**PROBLEM DETAILS**
Taking the line with "(685, 468) = (282, 215): yellow" as the first and the last line of the entries as the final one, copy that span exactly.

[[ INPUT MATERIAL open ]]

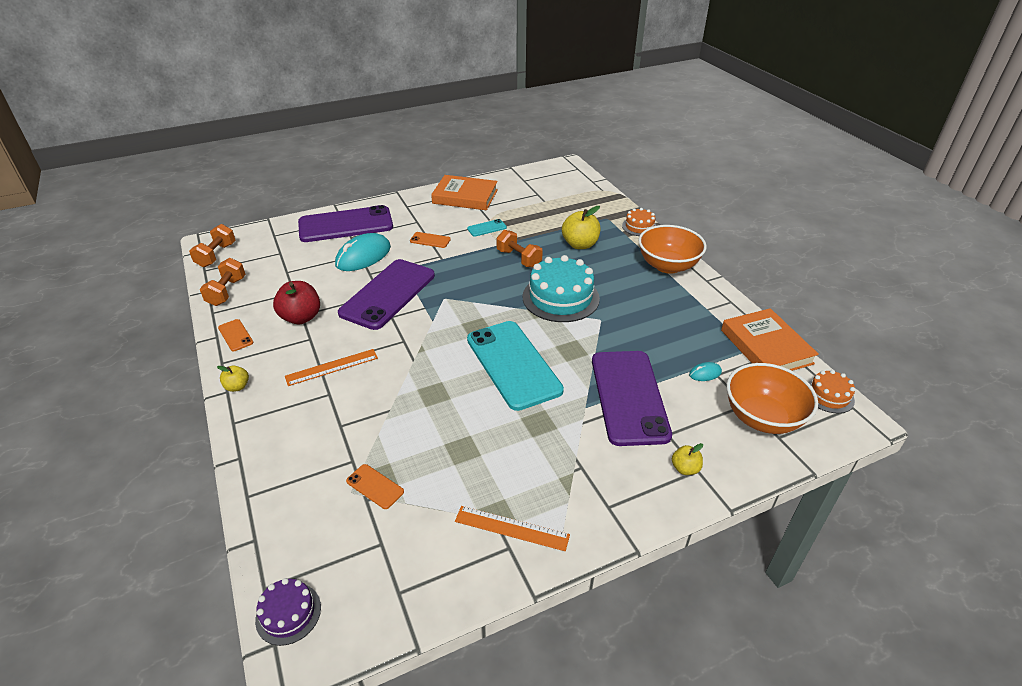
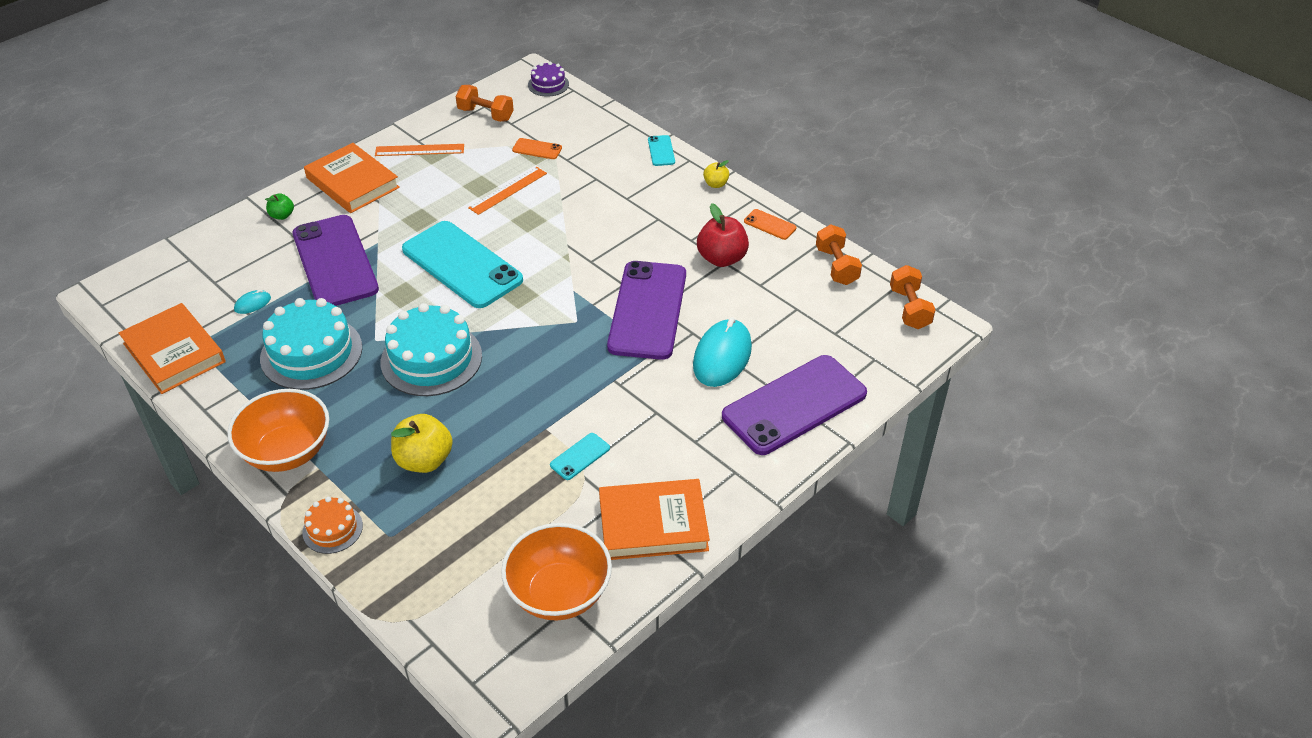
camera: 160 degrees right, 5 degrees up
(249, 443) = (661, 151): none -> turquoise phone
(332, 367) = (644, 219): orange ruler -> orange ruler (508, 190)
(430, 240) = (651, 409): orange phone -> none
(519, 258) = (507, 408): orange dumbbell -> orange dumbbell (485, 114)
(602, 495) = (352, 183): none -> orange book
(652, 322) = (311, 353): none -> turquoise cake
(685, 468) = (282, 215): yellow apple -> green apple
(762, 418) = (200, 273): orange bowl -> orange bowl (559, 593)
(829, 395) = (121, 311): orange cake -> none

[[ INPUT MATERIAL closed ]]

**OUTPUT OF THE EXERCISE**
(685, 468) = (282, 215): yellow apple -> green apple
(762, 418) = (200, 273): orange bowl -> orange bowl (559, 593)
(829, 395) = (121, 311): orange cake -> none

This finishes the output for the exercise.